BRIEF: The reply should reproduce every line of the data below word for word, minus any images.

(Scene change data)
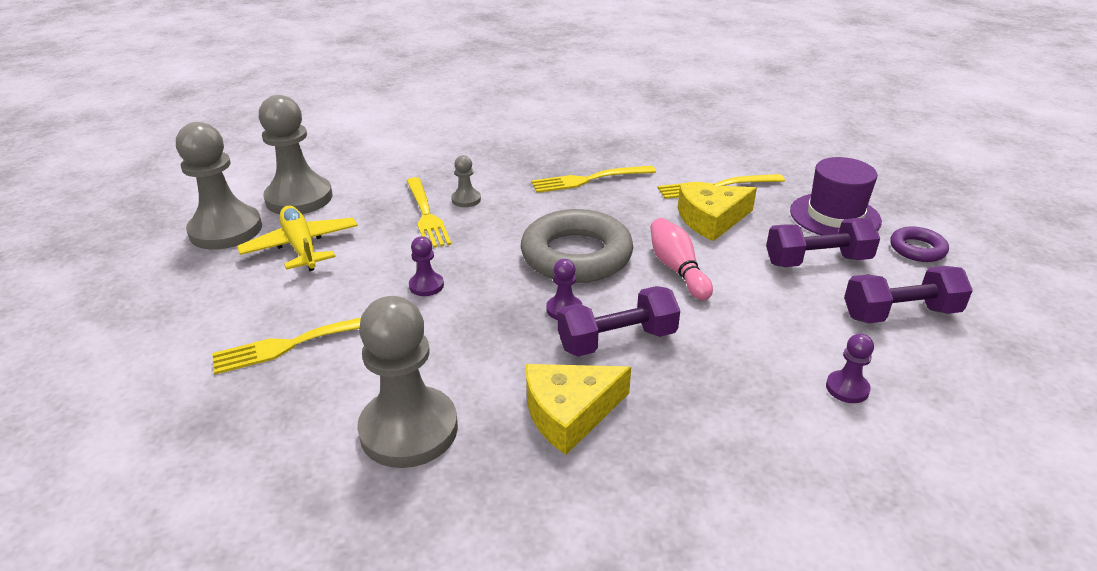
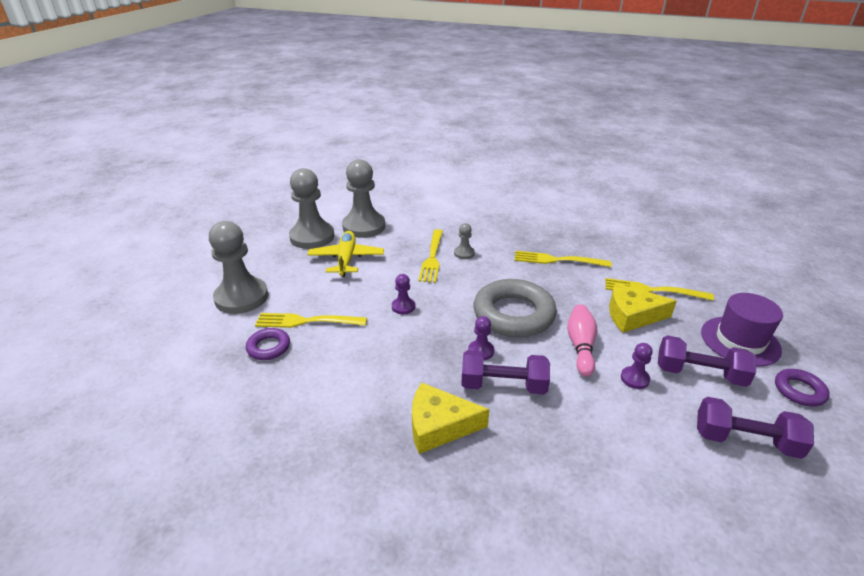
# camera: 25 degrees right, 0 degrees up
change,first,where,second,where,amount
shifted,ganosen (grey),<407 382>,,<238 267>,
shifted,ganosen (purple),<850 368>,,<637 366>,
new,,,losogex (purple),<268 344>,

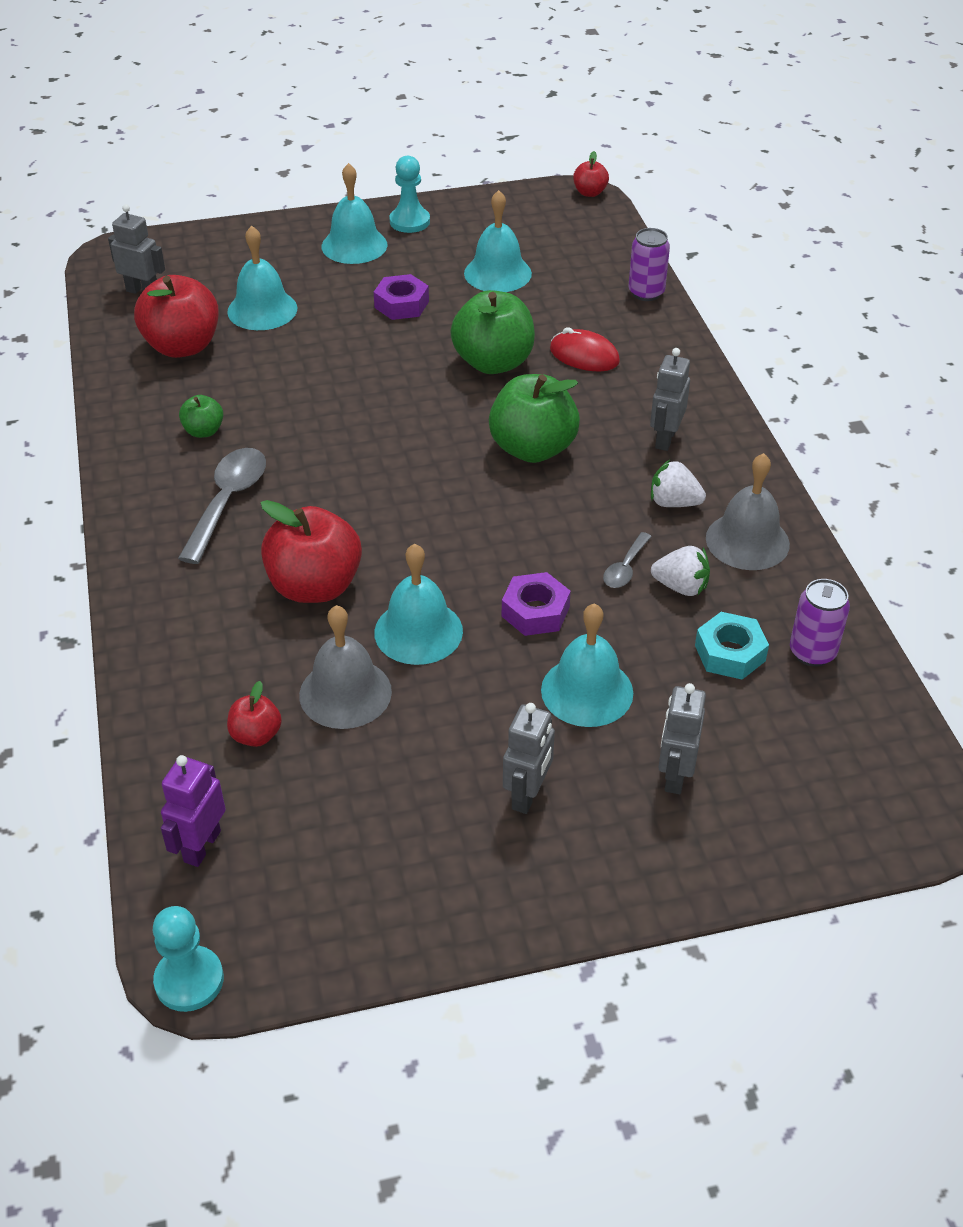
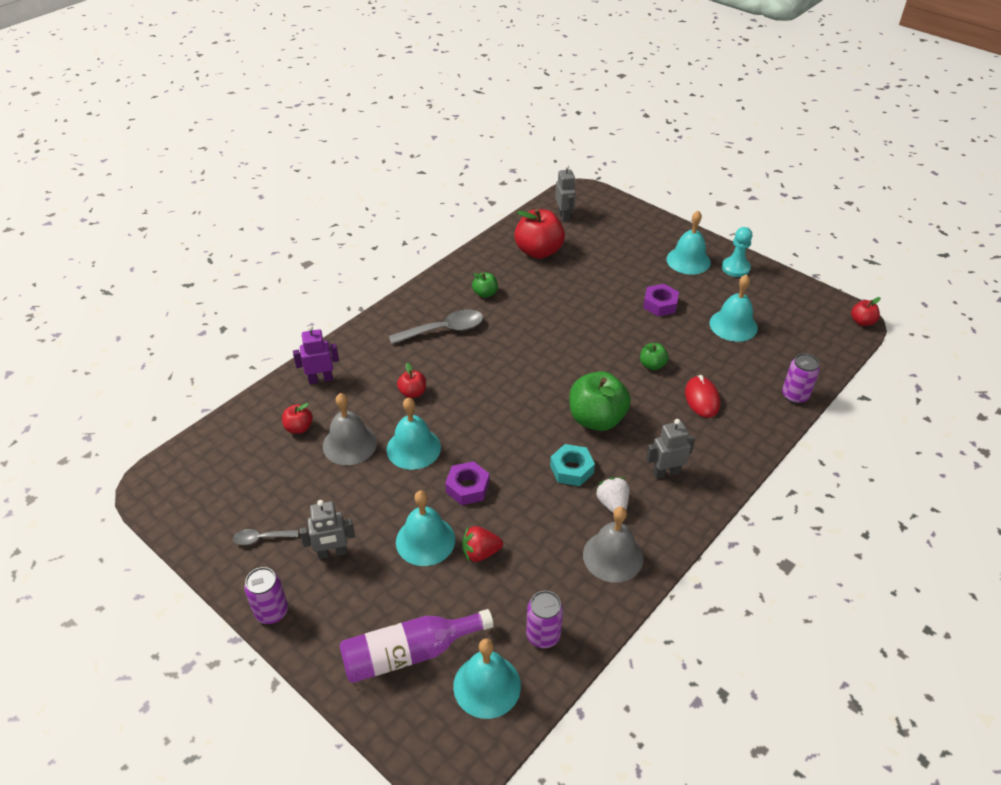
# camera: 55 degrees right, 0 degrees up
change,first,where,second,where,amount
gone,ganosen (turquoise),<188 959>,,,
shifted,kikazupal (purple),<193 811>,,<316 354>,
shifted,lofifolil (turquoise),<262 278>,,<487 678>,
scaled,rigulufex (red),<311 551>,,<411 380>,x0.49
scaled,rigulufex (green),<493 332>,,<654 356>,x0.49
shifted,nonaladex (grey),<627 560>,,<265 537>,
gone,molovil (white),<680 571>,,,
gone,kikazupal (grey),<682 738>,,,
shifted,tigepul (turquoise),<732 646>,,<572 465>,
new,,,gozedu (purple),<266 595>,
new,,,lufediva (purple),<416 646>,
new,,,molovil (red),<482 544>,

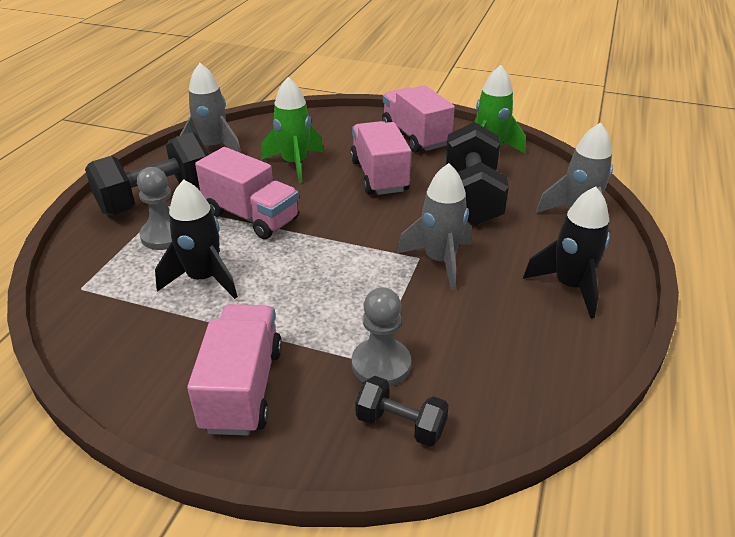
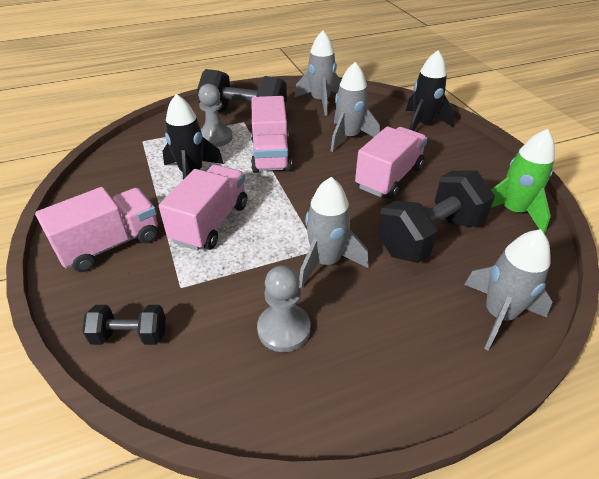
# camera: 50 degrees right, 5 degrees up
change,first,where,second,where,amount
repainted,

RESPONSE:
# camera: 25 degrees right, 0 degrees up
change,first,where,second,where,amount
shifted,ganosen (grey),<407 382>,,<238 267>,
shifted,ganosen (purple),<850 368>,,<637 366>,
new,,,losogex (purple),<268 344>,

# camera: 55 degrees right, 0 degrees up
change,first,where,second,where,amount
gone,ganosen (turquoise),<188 959>,,,
shifted,kikazupal (purple),<193 811>,,<316 354>,
shifted,lofifolil (turquoise),<262 278>,,<487 678>,
scaled,rigulufex (red),<311 551>,,<411 380>,x0.49
scaled,rigulufex (green),<493 332>,,<654 356>,x0.49
shifted,nonaladex (grey),<627 560>,,<265 537>,
gone,molovil (white),<680 571>,,,
gone,kikazupal (grey),<682 738>,,,
shifted,tigepul (turquoise),<732 646>,,<572 465>,
new,,,gozedu (purple),<266 595>,
new,,,lufediva (purple),<416 646>,
new,,,molovil (red),<482 544>,

# camera: 50 degrees right, 5 degrees up
change,first,where,second,where,amount
repainted,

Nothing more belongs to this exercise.